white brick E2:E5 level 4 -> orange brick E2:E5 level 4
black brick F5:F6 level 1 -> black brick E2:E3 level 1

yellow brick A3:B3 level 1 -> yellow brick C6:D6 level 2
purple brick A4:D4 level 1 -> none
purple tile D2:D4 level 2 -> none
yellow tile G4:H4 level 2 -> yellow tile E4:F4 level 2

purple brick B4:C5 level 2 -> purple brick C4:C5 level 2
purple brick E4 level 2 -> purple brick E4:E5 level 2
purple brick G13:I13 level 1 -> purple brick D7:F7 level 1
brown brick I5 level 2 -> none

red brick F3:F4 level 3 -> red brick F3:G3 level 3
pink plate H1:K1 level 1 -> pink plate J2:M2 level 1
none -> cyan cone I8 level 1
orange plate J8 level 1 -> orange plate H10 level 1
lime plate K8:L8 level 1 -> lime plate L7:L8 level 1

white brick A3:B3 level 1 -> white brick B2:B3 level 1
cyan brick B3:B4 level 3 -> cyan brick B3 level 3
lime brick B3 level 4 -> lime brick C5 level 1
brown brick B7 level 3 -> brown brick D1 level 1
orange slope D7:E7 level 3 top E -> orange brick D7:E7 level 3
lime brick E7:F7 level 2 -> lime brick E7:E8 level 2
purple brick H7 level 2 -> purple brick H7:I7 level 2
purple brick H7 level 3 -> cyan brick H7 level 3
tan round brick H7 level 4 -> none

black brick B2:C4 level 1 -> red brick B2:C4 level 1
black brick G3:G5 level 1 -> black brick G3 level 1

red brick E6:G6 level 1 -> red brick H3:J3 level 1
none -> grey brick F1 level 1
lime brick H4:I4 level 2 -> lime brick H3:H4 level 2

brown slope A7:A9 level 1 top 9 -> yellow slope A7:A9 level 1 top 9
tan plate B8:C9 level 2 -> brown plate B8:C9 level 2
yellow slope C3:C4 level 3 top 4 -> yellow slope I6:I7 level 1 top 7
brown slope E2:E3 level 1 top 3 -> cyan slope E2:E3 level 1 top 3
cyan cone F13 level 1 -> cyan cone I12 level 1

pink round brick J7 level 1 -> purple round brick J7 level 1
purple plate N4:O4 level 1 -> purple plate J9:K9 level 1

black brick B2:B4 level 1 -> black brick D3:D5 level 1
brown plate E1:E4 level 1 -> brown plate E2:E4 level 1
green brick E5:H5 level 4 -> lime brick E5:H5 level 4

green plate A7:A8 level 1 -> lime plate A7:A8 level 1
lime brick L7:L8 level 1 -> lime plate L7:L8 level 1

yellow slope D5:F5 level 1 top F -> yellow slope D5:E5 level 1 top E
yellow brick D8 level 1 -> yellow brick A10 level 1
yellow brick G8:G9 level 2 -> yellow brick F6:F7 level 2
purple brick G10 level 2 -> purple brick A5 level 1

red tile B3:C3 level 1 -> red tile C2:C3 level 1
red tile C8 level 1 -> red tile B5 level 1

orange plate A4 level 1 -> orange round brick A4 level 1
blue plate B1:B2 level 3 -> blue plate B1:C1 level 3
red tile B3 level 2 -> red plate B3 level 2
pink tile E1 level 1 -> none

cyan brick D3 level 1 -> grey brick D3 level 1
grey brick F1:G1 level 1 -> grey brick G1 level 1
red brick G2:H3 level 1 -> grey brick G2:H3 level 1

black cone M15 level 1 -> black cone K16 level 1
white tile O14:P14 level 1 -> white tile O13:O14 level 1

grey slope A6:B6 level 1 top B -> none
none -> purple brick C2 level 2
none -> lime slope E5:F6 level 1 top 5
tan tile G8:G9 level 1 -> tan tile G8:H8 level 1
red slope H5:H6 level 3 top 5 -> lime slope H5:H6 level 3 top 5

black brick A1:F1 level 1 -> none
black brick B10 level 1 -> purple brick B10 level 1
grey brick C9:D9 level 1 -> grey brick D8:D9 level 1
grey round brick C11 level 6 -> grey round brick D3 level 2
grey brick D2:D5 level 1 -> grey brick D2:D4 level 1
········
▸ **What you should do**:
Show the lines of the records that contain the word "orange".

▸ **Output of the task**:
white brick E2:E5 level 4 -> orange brick E2:E5 level 4
orange plate J8 level 1 -> orange plate H10 level 1
orange slope D7:E7 level 3 top E -> orange brick D7:E7 level 3
orange plate A4 level 1 -> orange round brick A4 level 1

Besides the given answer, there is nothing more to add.